### TASK DETAILS
From the data below, please reproduce exactly everything from the line that contains "orange stacking toy: [753,289,806,355]" down to the line that contains "yellow pear: [173,305,239,387]", with both ends included.

### EXERCISE INPUT
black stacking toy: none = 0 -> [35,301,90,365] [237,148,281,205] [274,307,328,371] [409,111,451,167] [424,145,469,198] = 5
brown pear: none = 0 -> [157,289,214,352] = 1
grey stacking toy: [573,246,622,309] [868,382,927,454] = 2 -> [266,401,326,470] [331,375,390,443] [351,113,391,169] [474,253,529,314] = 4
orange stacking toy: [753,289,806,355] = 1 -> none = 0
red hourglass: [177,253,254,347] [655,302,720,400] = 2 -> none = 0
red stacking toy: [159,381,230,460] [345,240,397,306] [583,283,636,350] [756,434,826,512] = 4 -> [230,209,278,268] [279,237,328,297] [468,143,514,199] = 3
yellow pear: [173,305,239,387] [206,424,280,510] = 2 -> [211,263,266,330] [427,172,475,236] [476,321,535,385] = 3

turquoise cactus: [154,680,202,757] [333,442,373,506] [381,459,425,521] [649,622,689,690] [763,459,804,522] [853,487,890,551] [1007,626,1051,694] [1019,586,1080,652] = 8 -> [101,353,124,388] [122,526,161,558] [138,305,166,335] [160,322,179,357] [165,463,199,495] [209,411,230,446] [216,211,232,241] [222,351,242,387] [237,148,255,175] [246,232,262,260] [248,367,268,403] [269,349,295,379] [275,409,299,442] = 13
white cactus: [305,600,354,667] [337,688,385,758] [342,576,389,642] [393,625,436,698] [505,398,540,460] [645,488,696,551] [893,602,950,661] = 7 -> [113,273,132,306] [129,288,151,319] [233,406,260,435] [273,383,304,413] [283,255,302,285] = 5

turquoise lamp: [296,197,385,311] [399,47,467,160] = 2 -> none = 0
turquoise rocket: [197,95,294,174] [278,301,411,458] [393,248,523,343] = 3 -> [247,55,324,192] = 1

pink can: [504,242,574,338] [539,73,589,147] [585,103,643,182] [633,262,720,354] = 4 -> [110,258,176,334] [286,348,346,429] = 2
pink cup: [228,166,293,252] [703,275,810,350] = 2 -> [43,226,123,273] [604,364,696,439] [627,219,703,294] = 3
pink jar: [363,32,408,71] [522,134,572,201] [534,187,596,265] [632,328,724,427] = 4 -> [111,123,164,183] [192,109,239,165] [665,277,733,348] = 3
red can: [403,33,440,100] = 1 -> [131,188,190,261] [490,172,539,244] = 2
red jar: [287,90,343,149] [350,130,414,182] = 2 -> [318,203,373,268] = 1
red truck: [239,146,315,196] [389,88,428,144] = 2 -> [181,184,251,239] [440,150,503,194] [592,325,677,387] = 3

### ANSWER TO THIS TASK
orange stacking toy: [753,289,806,355] = 1 -> none = 0
red hourglass: [177,253,254,347] [655,302,720,400] = 2 -> none = 0
red stacking toy: [159,381,230,460] [345,240,397,306] [583,283,636,350] [756,434,826,512] = 4 -> [230,209,278,268] [279,237,328,297] [468,143,514,199] = 3
yellow pear: [173,305,239,387] [206,424,280,510] = 2 -> [211,263,266,330] [427,172,475,236] [476,321,535,385] = 3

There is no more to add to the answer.